### TASK STATEMENT
Your answer must be the lines from the top of the listing below through the line that holds "(459, 421) = (385, 226): grey", retyped exactly, with no pictures.

### DATA PROVIDED
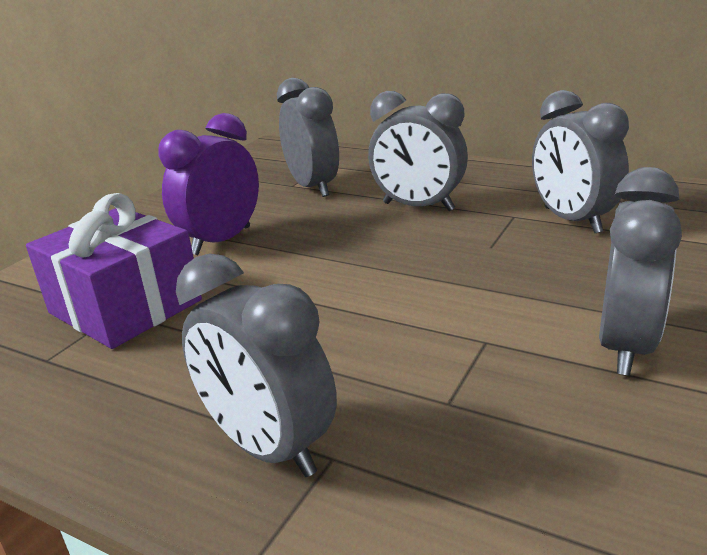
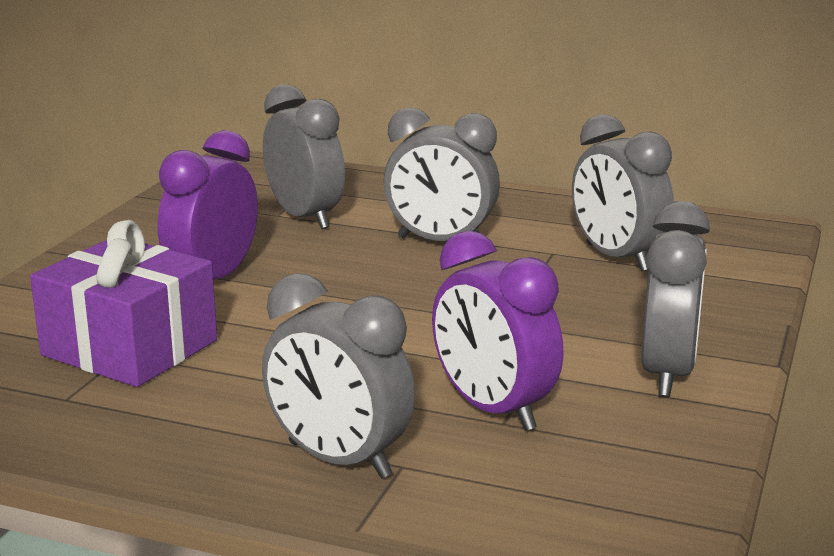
camera: 10 degrees left, 5 degrees down
(440, 386) = (493, 410): none -> purple clock

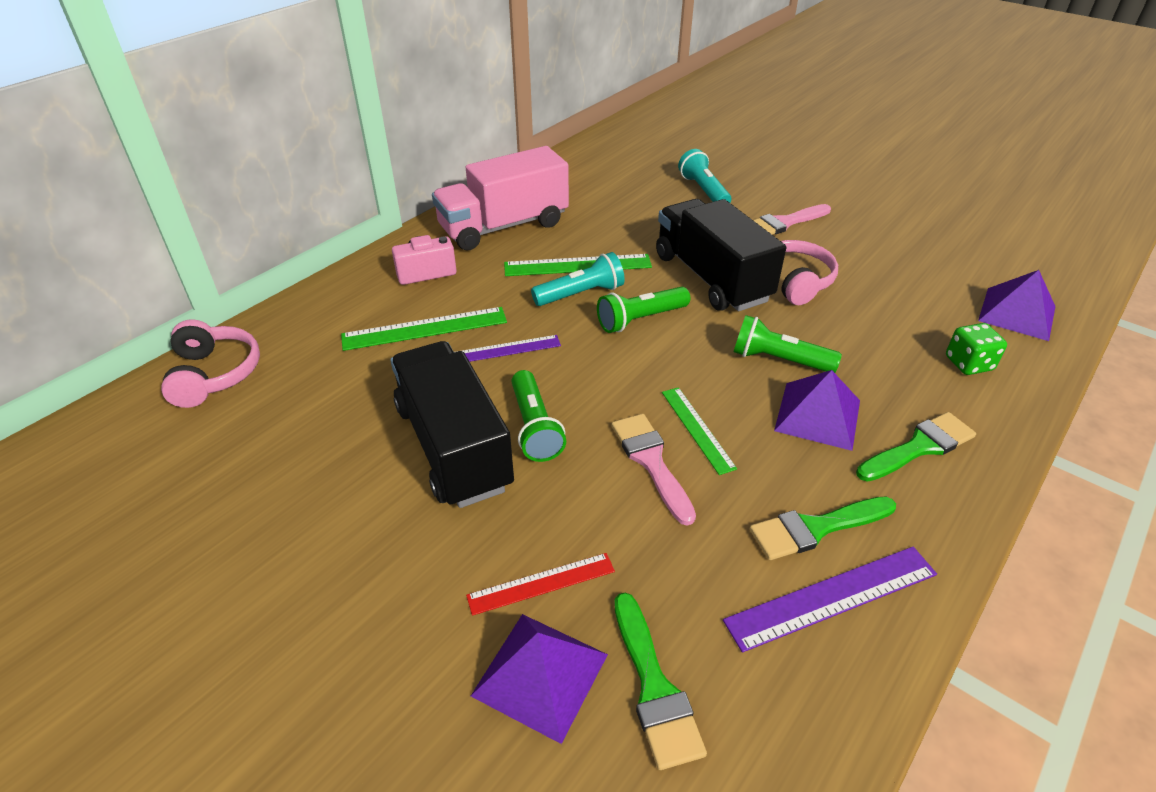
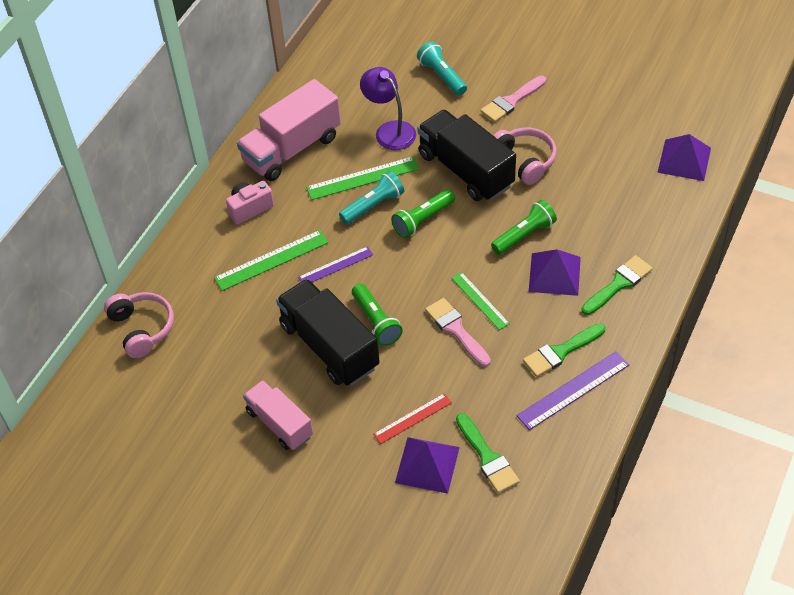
camera: 10 degrees left, 10 degrees up
(326, 543) = (279, 424): none -> pink truck
(627, 227) = (390, 130): none -> purple lamp
(779, 360) = (524, 235): green flashlight -> green flashlight turned 135 degrees clockwise
(968, 363) = (650, 212): green dice -> none

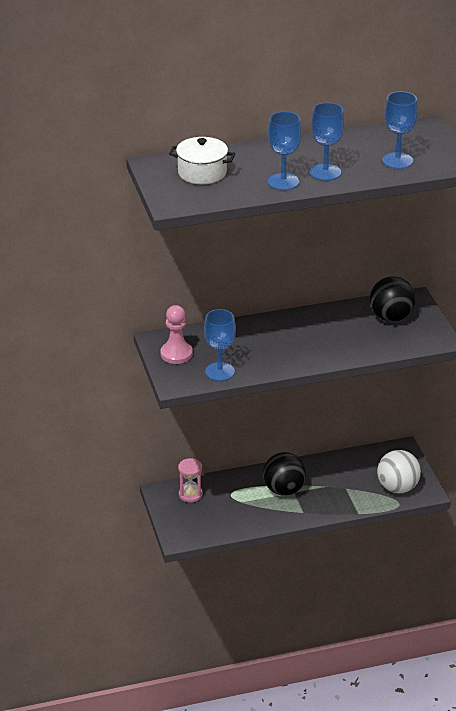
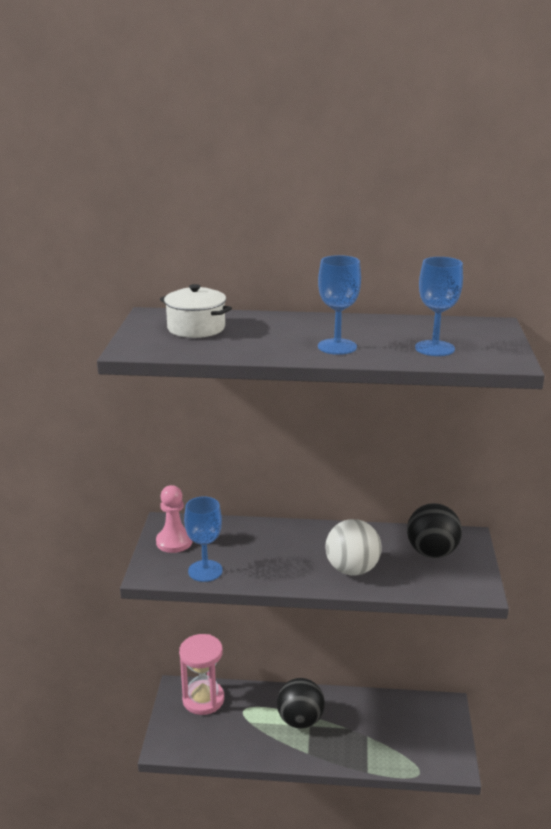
camera: 20 degrees right, 10 degrees down
(190, 494) = (203, 699): pink hourglass -> pink hourglass, size x1.65
(283, 182) = (279, 348): blue goblet -> none
(397, 487) = (425, 751): white ball -> white ball (352, 569)

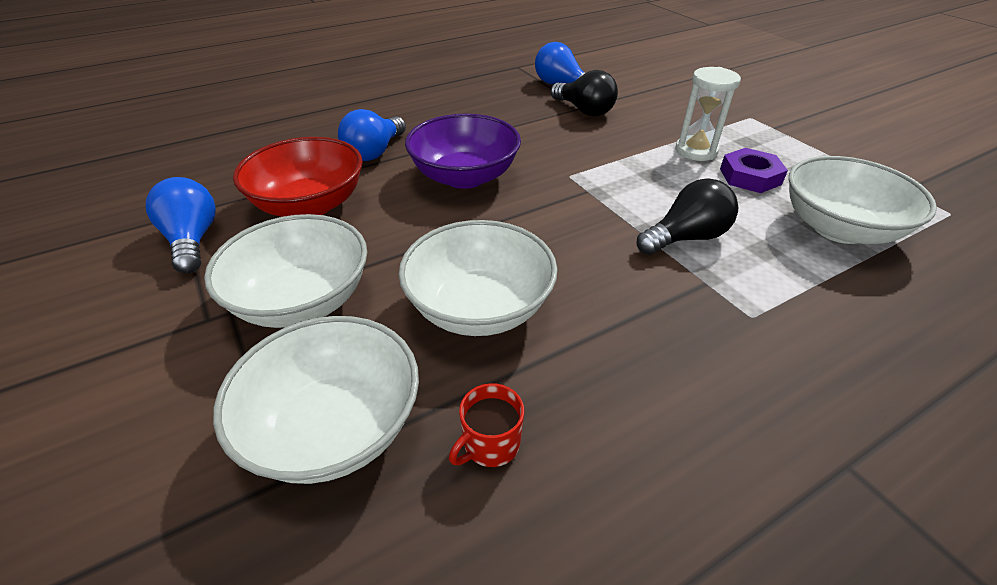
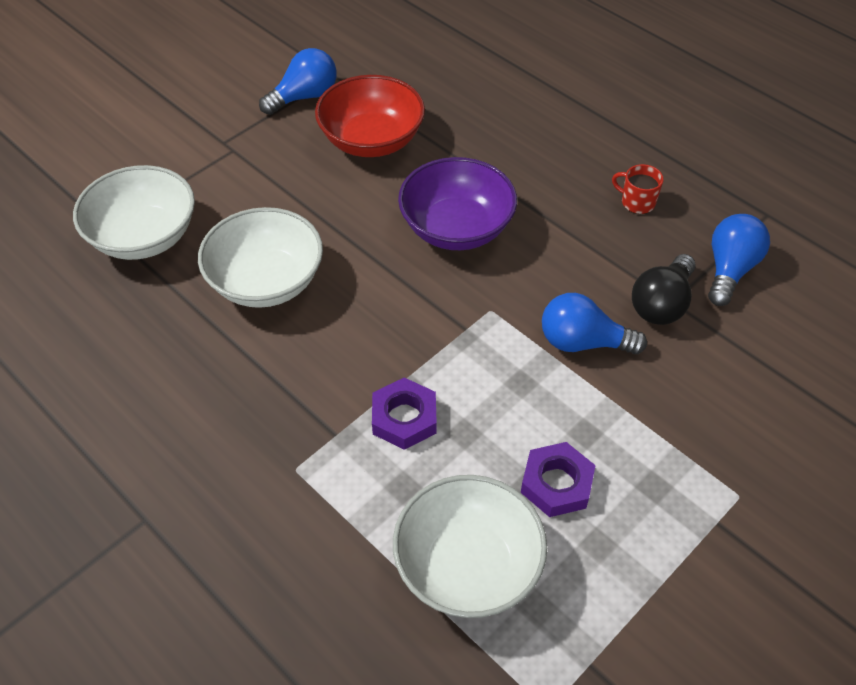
camera: 75 degrees right, 10 degrees up
(302, 300) = (252, 181): white bowl -> none
(375, 152) = (477, 151): blue light bulb -> blue light bulb (583, 342)
(490, 444) = (140, 314): red mug -> red mug (637, 202)
(686, 238) = (404, 418): black light bulb -> purple nut
(696, 151) = (601, 427): white hourglass -> none

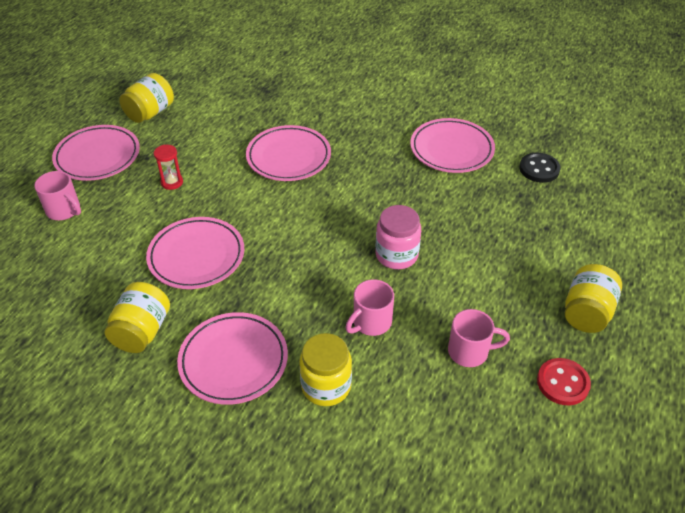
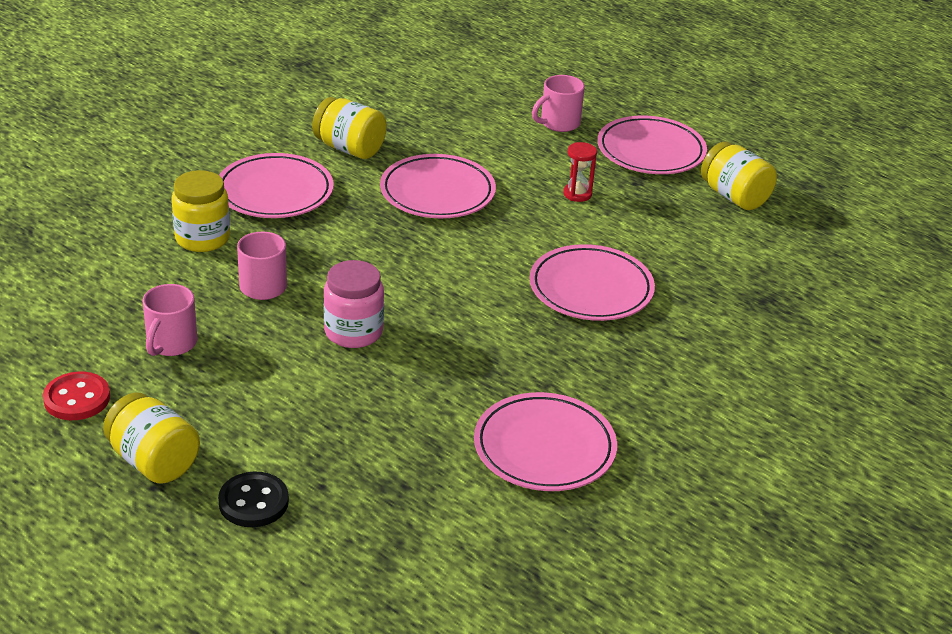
camera: 105 degrees right, 10 degrees down
(539, 169) = (452, 531): black button -> black button (253, 502)

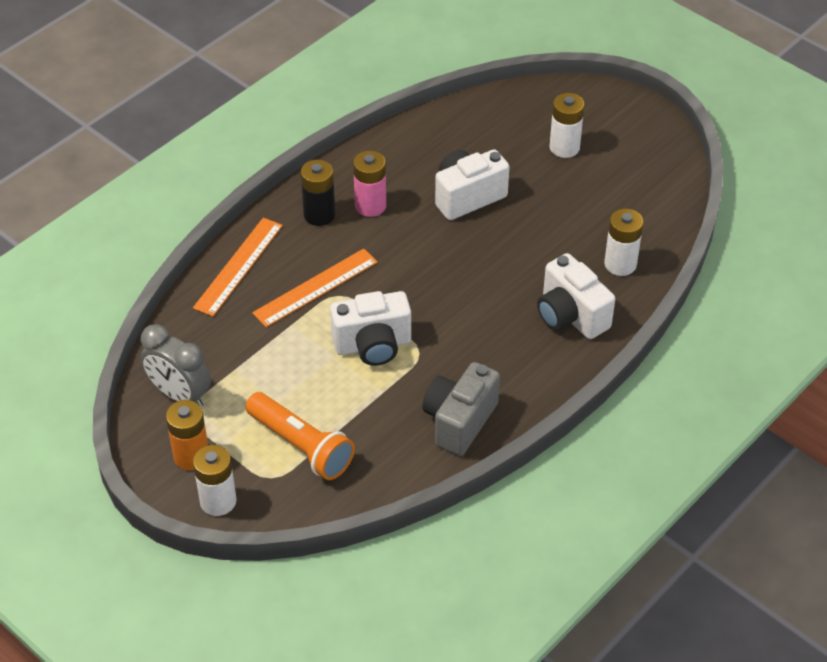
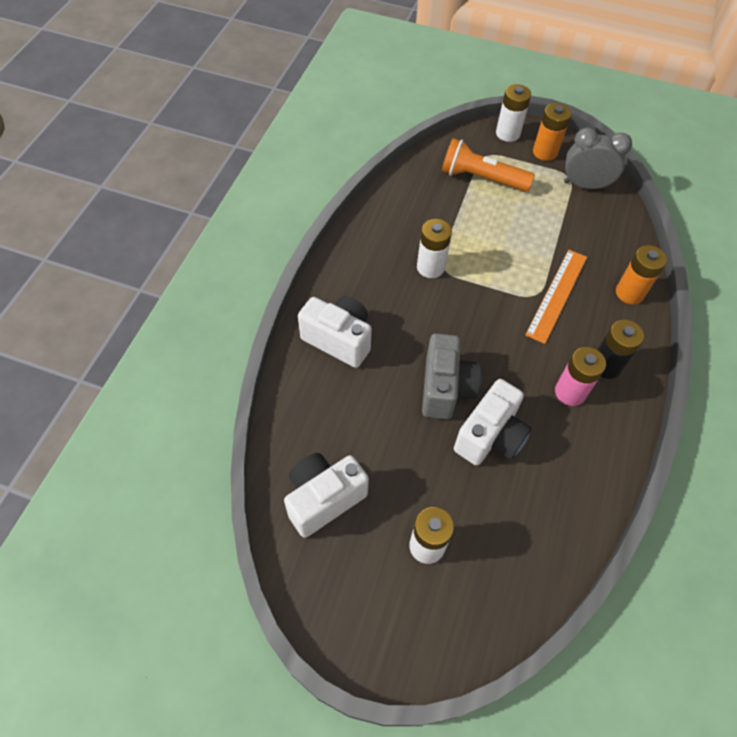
camera: 155 degrees right, 10 degrees up
(238, 266) = (629, 293): orange ruler -> orange battery
(373, 345) = (481, 262): white camera -> white camera (323, 499)
(459, 421) = (385, 226): grey camera -> grey camera (445, 388)
(620, 264) = (314, 409): white battery -> white battery (430, 267)

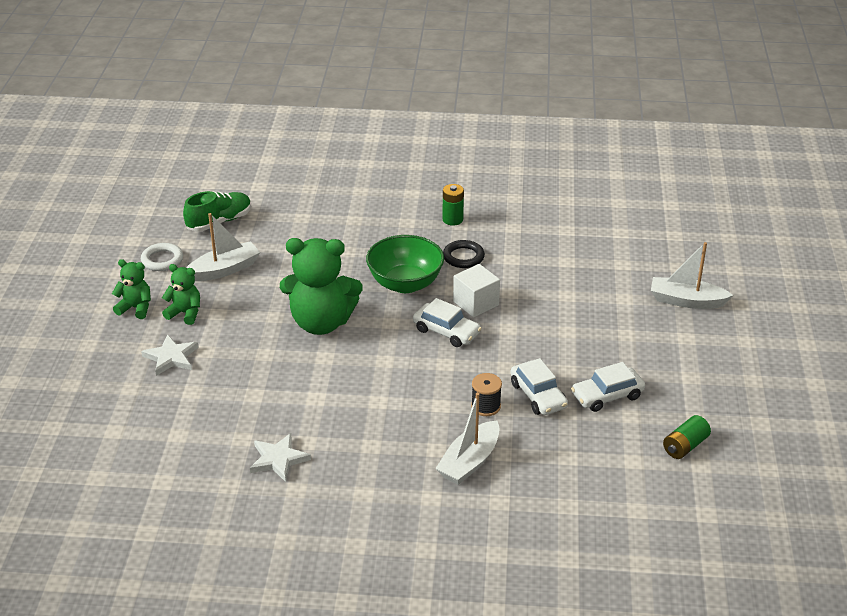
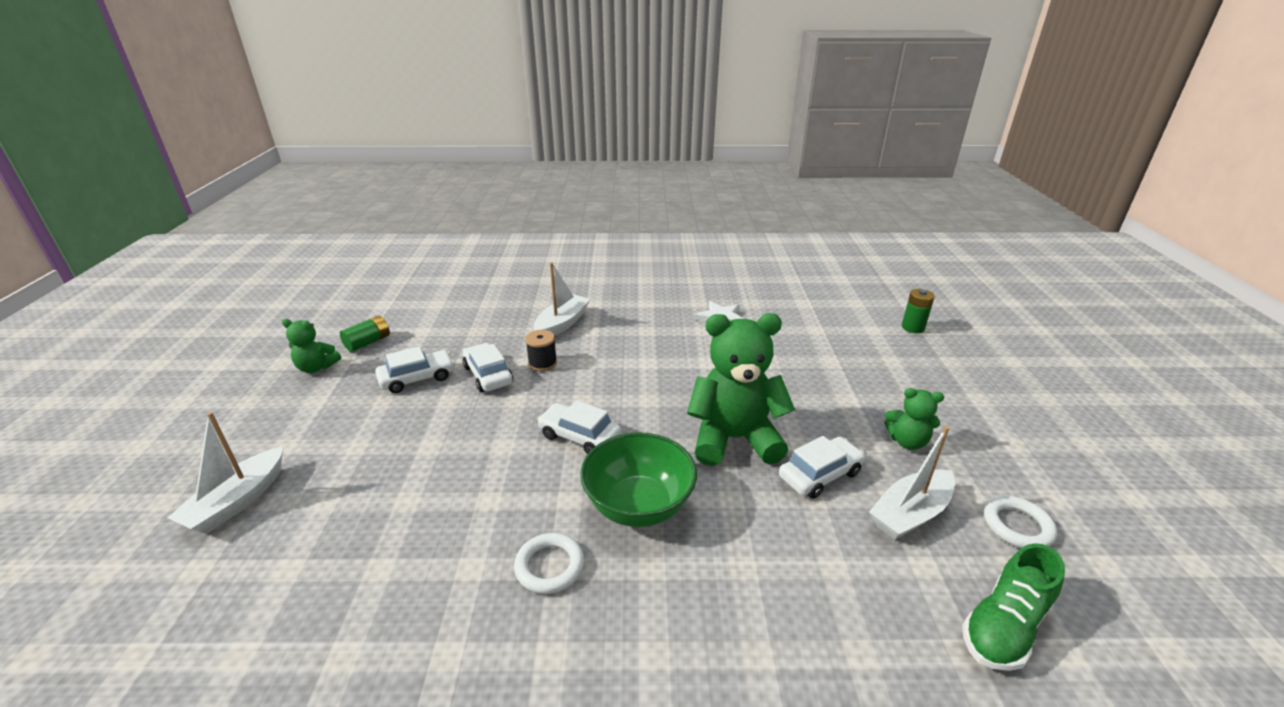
camera: 175 degrees right, 5 degrees down
(136, 308) = (973, 444): green teddy bear -> green teddy bear (316, 367)
(171, 357) = (877, 390): white star -> none
(269, 294) = (820, 475): none -> white car
(452, 219) = (564, 670): green battery -> green battery (913, 327)
(463, 257) = (549, 566): black ring -> white ring
(476, 303) = (539, 479): white cube -> none
(686, 301) = (237, 501): white boat -> white boat turned 105 degrees clockwise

### RESPONSE BOX
camera: 10 degrees left, 5 degrees down
(440, 386) = (493, 410): none -> purple clock

camera: 10 degrees left, 10 degrees up
(326, 543) = (279, 424): none -> pink truck
(627, 227) = (390, 130): none -> purple lamp
(779, 360) = (524, 235): green flashlight -> green flashlight turned 135 degrees clockwise
(968, 363) = (650, 212): green dice -> none

camera: 20 degrees right, 10 degrees down
(190, 494) = (203, 699): pink hourglass -> pink hourglass, size x1.65
(283, 182) = (279, 348): blue goblet -> none
(397, 487) = (425, 751): white ball -> white ball (352, 569)

camera: 75 degrees right, 10 degrees up
(302, 300) = (252, 181): white bowl -> none
(375, 152) = (477, 151): blue light bulb -> blue light bulb (583, 342)
(490, 444) = (140, 314): red mug -> red mug (637, 202)
(686, 238) = (404, 418): black light bulb -> purple nut
(696, 151) = (601, 427): white hourglass -> none

camera: 105 degrees right, 10 degrees down
(539, 169) = (452, 531): black button -> black button (253, 502)

camera: 155 degrees right, 10 degrees up
(238, 266) = (629, 293): orange ruler -> orange battery
(373, 345) = (481, 262): white camera -> white camera (323, 499)
(459, 421) = (385, 226): grey camera -> grey camera (445, 388)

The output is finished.